» **Task statement**
Look through the records and copy every line in which "yellow" appears.

(Object tracking records)
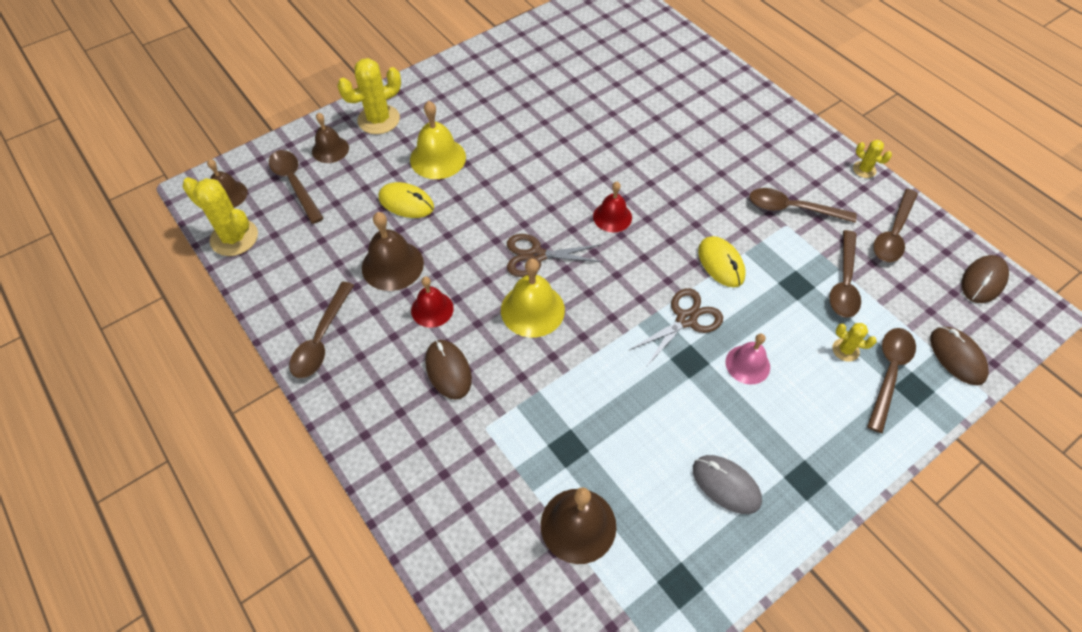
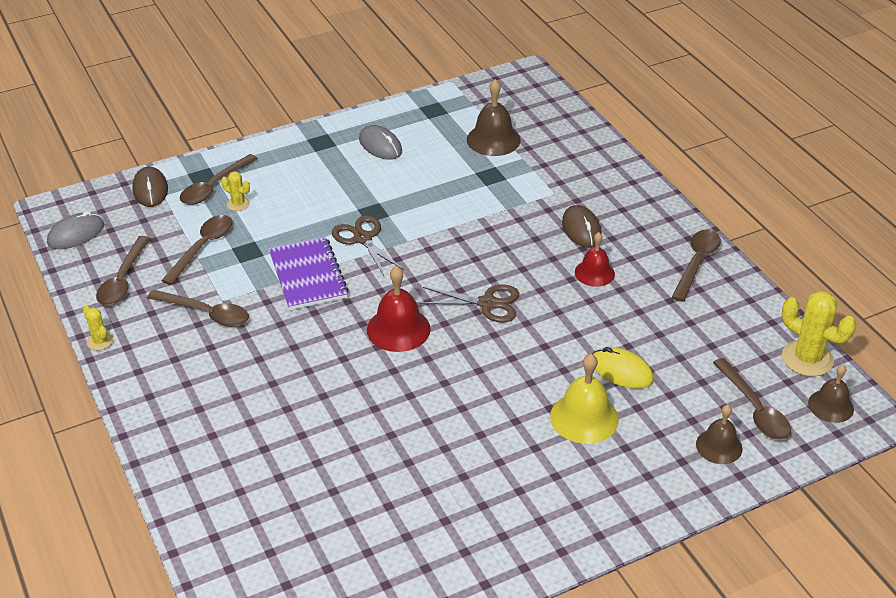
camera: 170 degrees left, 15 degrees down
yellow cactus [337,58,401,134] -> none
brown bell [362,212,424,291] -> none
yellow bell [501,258,565,338] -> none
red bell [593,182,632,232] -> red bell [367,266,431,352], size x1.51
brown scissors [629,288,723,367] -> brown scissors turned 90 degrees clockwise [332,215,404,276]
yellow mouse [698,236,746,287] -> purple notebook [269,237,349,310]
pink bell [726,334,770,385] -> none
brown spoon [873,189,918,262] -> brown spoon turned 150 degrees clockwise [96,236,151,305]
brown mouse [962,255,1009,303] -> grey mouse [47,211,104,249]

» **Answer for the task**
yellow cactus [337,58,401,134] -> none
yellow bell [501,258,565,338] -> none
yellow mouse [698,236,746,287] -> purple notebook [269,237,349,310]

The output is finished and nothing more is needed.